Assigned task =>
Output all of the data exactly as it appears, but leave out any pictures it contains.

Data to use =>
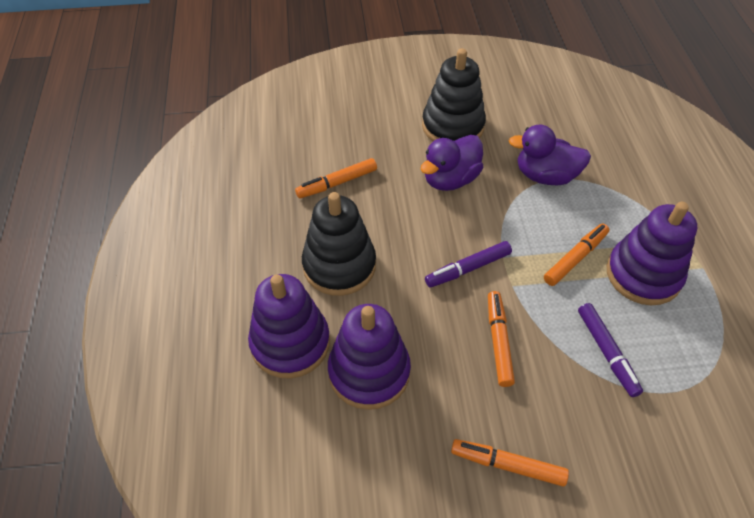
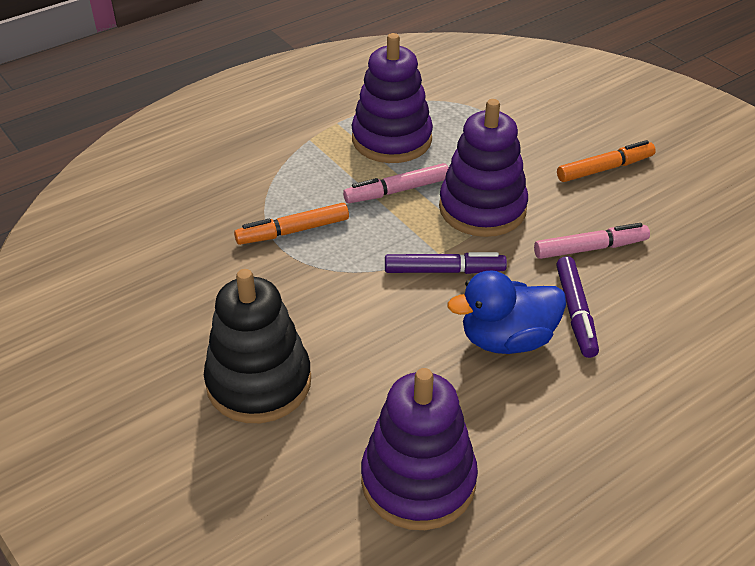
black stacking toy: 2 -> 1
blue duck: 0 -> 1
orange marker: 4 -> 2
pink marker: 0 -> 2
purple duck: 2 -> 0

Written answer =>
black stacking toy: 2 -> 1
blue duck: 0 -> 1
orange marker: 4 -> 2
pink marker: 0 -> 2
purple duck: 2 -> 0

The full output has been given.